[PROVIDED RECORDS — start]

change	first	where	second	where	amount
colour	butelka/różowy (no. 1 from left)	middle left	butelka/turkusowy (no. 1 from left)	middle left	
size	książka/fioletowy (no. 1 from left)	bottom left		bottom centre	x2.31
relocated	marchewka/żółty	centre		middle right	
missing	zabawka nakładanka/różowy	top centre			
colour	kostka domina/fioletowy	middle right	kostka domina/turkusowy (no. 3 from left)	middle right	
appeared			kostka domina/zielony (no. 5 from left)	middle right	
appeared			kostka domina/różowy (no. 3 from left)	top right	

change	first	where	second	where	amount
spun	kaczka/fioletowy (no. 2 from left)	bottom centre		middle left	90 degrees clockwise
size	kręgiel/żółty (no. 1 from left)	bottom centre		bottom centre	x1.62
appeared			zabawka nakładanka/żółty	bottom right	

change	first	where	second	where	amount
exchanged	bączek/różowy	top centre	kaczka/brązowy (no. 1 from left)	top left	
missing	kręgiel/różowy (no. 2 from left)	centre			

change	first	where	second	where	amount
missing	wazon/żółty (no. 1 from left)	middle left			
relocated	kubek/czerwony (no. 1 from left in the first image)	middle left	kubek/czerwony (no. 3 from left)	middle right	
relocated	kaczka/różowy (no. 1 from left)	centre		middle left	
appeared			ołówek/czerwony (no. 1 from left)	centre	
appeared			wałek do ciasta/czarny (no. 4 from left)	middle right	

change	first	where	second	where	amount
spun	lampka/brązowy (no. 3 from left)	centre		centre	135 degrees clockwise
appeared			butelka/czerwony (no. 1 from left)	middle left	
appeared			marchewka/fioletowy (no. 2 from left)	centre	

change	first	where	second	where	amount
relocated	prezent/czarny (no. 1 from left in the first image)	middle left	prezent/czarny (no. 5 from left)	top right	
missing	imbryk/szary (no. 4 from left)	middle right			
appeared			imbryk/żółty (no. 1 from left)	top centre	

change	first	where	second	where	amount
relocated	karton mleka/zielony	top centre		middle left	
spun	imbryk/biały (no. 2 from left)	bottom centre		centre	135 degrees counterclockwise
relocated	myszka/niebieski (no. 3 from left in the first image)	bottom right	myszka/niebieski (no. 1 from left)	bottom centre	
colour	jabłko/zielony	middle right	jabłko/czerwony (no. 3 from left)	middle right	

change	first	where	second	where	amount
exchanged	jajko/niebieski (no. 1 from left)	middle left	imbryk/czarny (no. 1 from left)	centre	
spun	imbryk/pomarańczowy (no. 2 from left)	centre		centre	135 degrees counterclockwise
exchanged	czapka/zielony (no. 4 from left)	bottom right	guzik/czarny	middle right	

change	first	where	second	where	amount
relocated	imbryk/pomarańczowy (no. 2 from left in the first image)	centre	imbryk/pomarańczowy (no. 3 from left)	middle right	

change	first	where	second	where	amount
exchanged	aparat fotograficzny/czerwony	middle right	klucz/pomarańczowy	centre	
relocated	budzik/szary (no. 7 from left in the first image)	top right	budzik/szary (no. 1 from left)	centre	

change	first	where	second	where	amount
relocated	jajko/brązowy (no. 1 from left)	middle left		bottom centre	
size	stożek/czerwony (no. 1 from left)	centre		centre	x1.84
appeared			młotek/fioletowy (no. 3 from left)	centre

[PROVIDED RECORDS — finish]

▶ _TASK DESCRIPTION_
Output the listing above exactly, keeping each line as it was.

▶ _THE COMPLETED TASK_
change	first	where	second	where	amount
colour	butelka/różowy (no. 1 from left)	middle left	butelka/turkusowy (no. 1 from left)	middle left	
size	książka/fioletowy (no. 1 from left)	bottom left		bottom centre	x2.31
relocated	marchewka/żółty	centre		middle right	
missing	zabawka nakładanka/różowy	top centre			
colour	kostka domina/fioletowy	middle right	kostka domina/turkusowy (no. 3 from left)	middle right	
appeared			kostka domina/zielony (no. 5 from left)	middle right	
appeared			kostka domina/różowy (no. 3 from left)	top right	

change	first	where	second	where	amount
spun	kaczka/fioletowy (no. 2 from left)	bottom centre		middle left	90 degrees clockwise
size	kręgiel/żółty (no. 1 from left)	bottom centre		bottom centre	x1.62
appeared			zabawka nakładanka/żółty	bottom right	

change	first	where	second	where	amount
exchanged	bączek/różowy	top centre	kaczka/brązowy (no. 1 from left)	top left	
missing	kręgiel/różowy (no. 2 from left)	centre			

change	first	where	second	where	amount
missing	wazon/żółty (no. 1 from left)	middle left			
relocated	kubek/czerwony (no. 1 from left in the first image)	middle left	kubek/czerwony (no. 3 from left)	middle right	
relocated	kaczka/różowy (no. 1 from left)	centre		middle left	
appeared			ołówek/czerwony (no. 1 from left)	centre	
appeared			wałek do ciasta/czarny (no. 4 from left)	middle right	

change	first	where	second	where	amount
spun	lampka/brązowy (no. 3 from left)	centre		centre	135 degrees clockwise
appeared			butelka/czerwony (no. 1 from left)	middle left	
appeared			marchewka/fioletowy (no. 2 from left)	centre	

change	first	where	second	where	amount
relocated	prezent/czarny (no. 1 from left in the first image)	middle left	prezent/czarny (no. 5 from left)	top right	
missing	imbryk/szary (no. 4 from left)	middle right			
appeared			imbryk/żółty (no. 1 from left)	top centre	

change	first	where	second	where	amount
relocated	karton mleka/zielony	top centre		middle left	
spun	imbryk/biały (no. 2 from left)	bottom centre		centre	135 degrees counterclockwise
relocated	myszka/niebieski (no. 3 from left in the first image)	bottom right	myszka/niebieski (no. 1 from left)	bottom centre	
colour	jabłko/zielony	middle right	jabłko/czerwony (no. 3 from left)	middle right	

change	first	where	second	where	amount
exchanged	jajko/niebieski (no. 1 from left)	middle left	imbryk/czarny (no. 1 from left)	centre	
spun	imbryk/pomarańczowy (no. 2 from left)	centre		centre	135 degrees counterclockwise
exchanged	czapka/zielony (no. 4 from left)	bottom right	guzik/czarny	middle right	

change	first	where	second	where	amount
relocated	imbryk/pomarańczowy (no. 2 from left in the first image)	centre	imbryk/pomarańczowy (no. 3 from left)	middle right	

change	first	where	second	where	amount
exchanged	aparat fotograficzny/czerwony	middle right	klucz/pomarańczowy	centre	
relocated	budzik/szary (no. 7 from left in the first image)	top right	budzik/szary (no. 1 from left)	centre	

change	first	where	second	where	amount
relocated	jajko/brązowy (no. 1 from left)	middle left		bottom centre	
size	stożek/czerwony (no. 1 from left)	centre		centre	x1.84
appeared			młotek/fioletowy (no. 3 from left)	centre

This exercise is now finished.